#### [TASK STATEMENT]
Search the entries for the word "yellow". Copy every line that holds it.

#### [EXTRACTED INFORMATION]
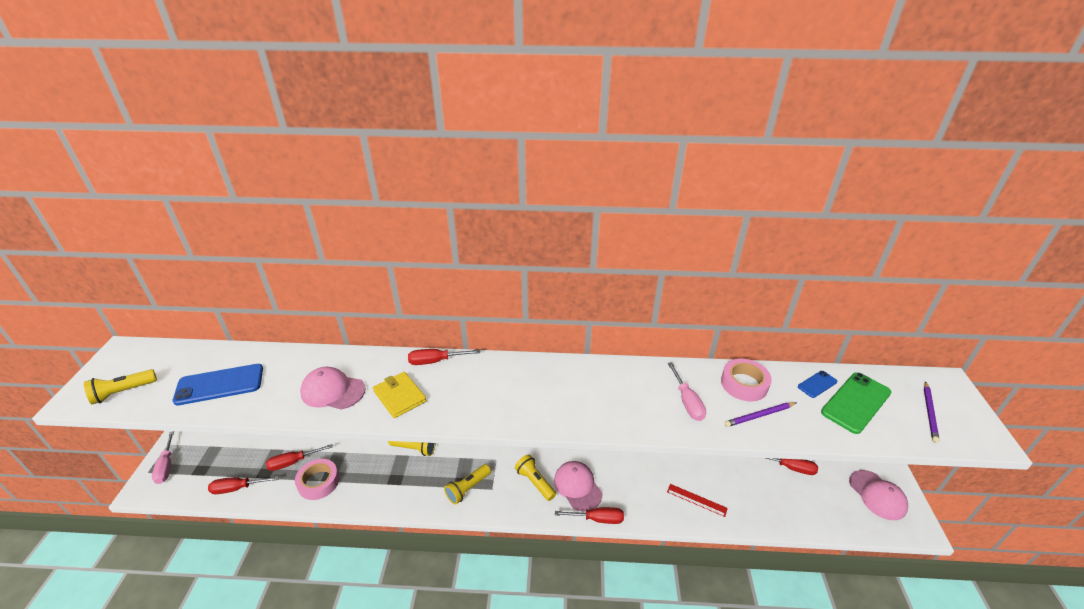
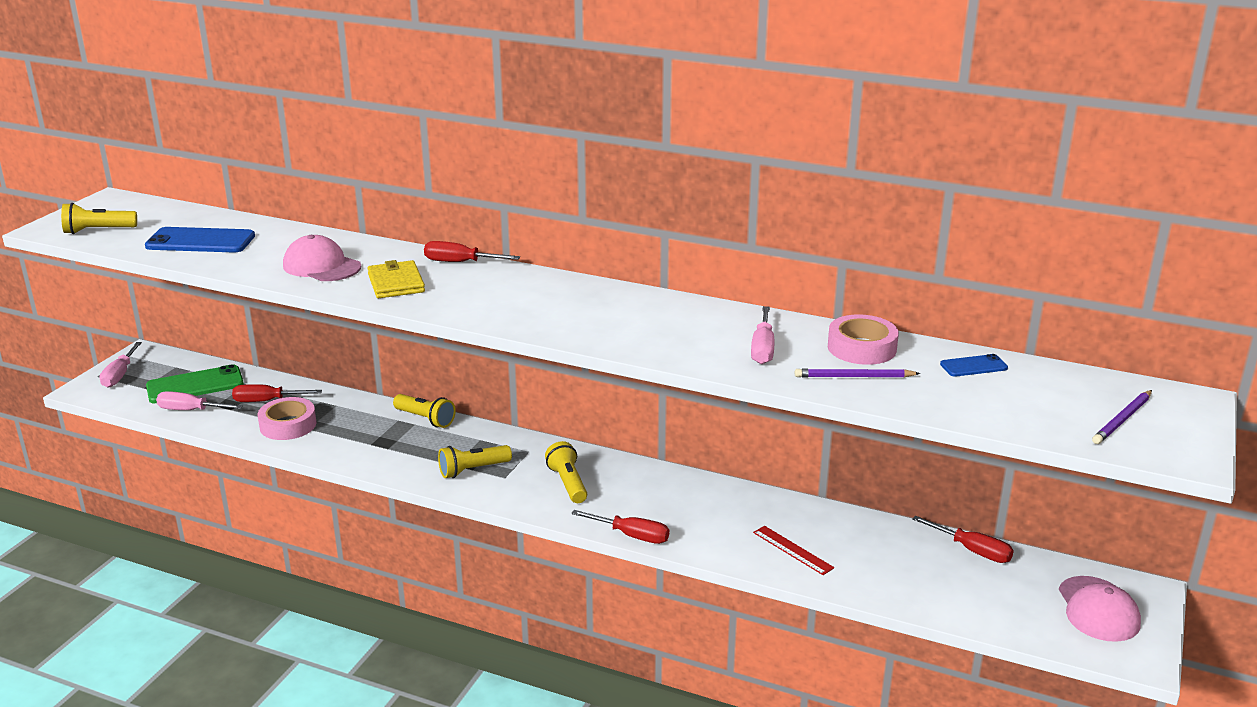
camera: 20 degrees right, 10 degrees down
red screwdriver [208,476,279,494] -> pink screwdriver [156,391,243,410]
pink cap [554,461,602,511] -> none
green phone [821,372,891,434] -> green phone moved to [146,364,244,403]

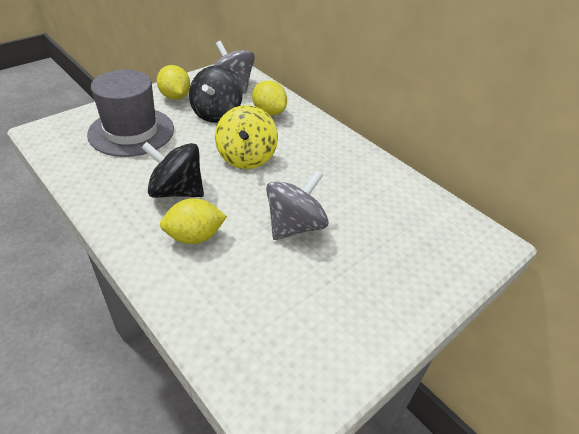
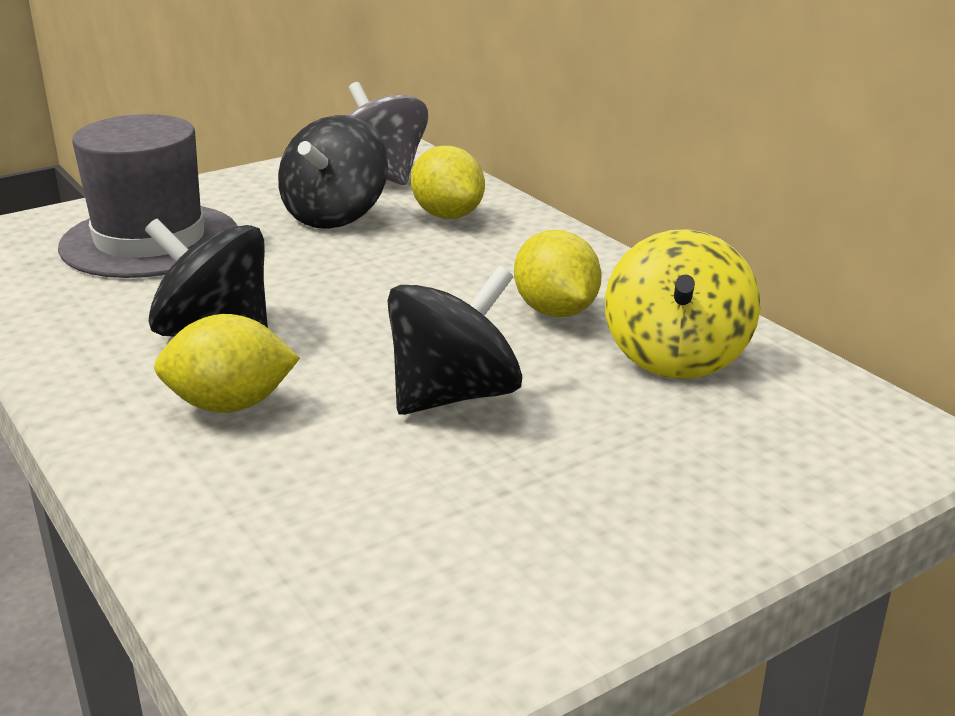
camera: 10 degrees right, 15 degrees down
yellow lemon [157,65,190,100] -> yellow lemon moved to [514,230,602,317]
yellow spinning top [215,105,278,169] -> yellow spinning top moved to [605,229,760,379]
grey spinning top [266,170,329,240] -> black spinning top [388,266,522,415]

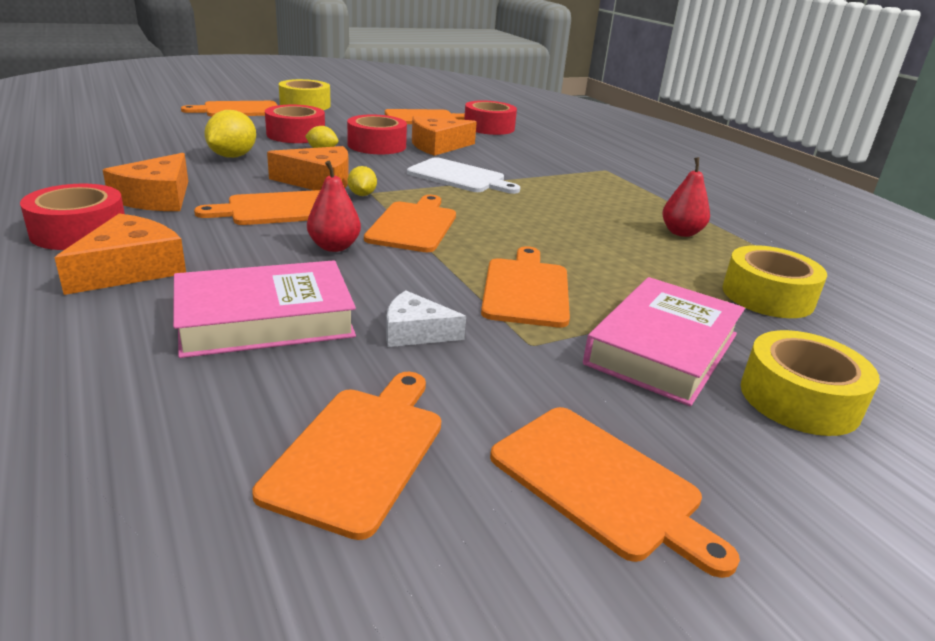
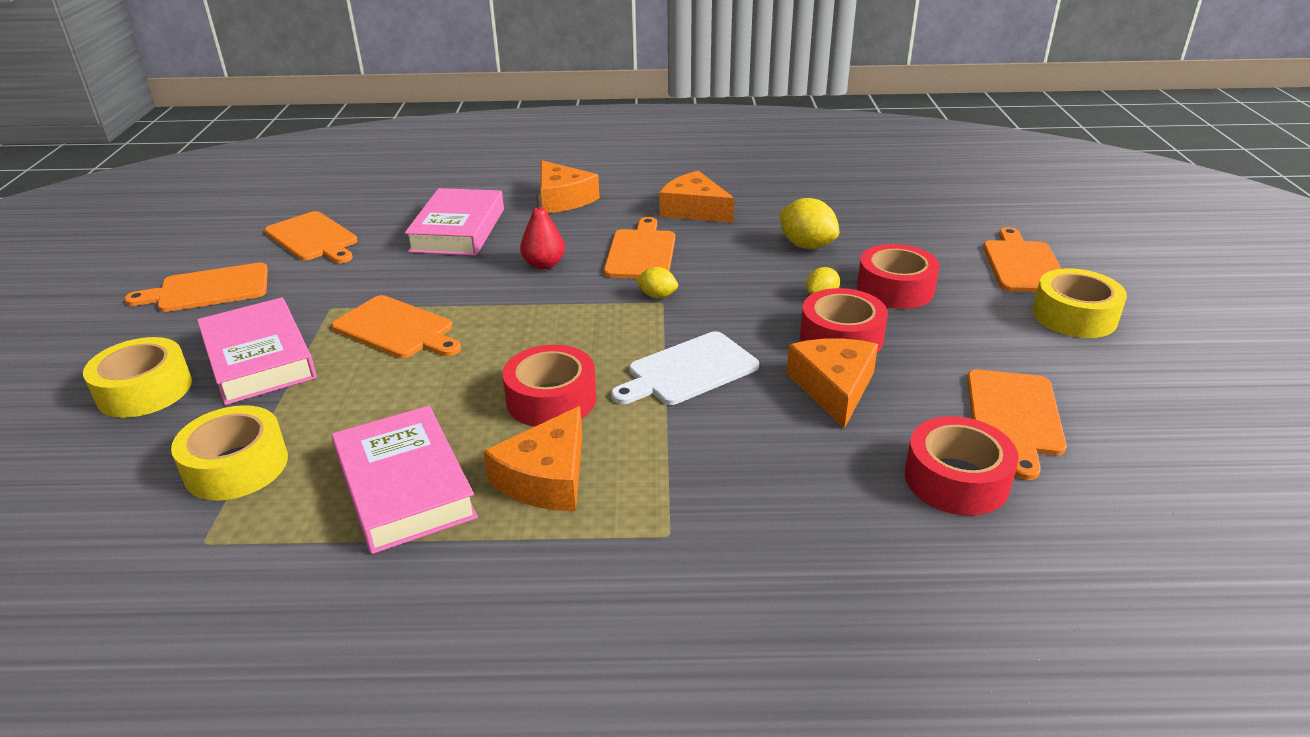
camera: 120 degrees right, 5 degrees up
red tape [20,184,125,250] -> red tape moved to [503,345,596,427]
orange cheese [267,146,349,190] -> orange cheese moved to [483,406,582,511]
orange cutting board [364,195,456,252] -> none
white cheese [386,291,466,347] -> none
red pear [662,157,710,237] -> pink book [331,406,478,554]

#### [EXERCISE RESULT]
yellow lemon [157,65,190,100] -> yellow lemon moved to [514,230,602,317]
yellow spinning top [215,105,278,169] -> yellow spinning top moved to [605,229,760,379]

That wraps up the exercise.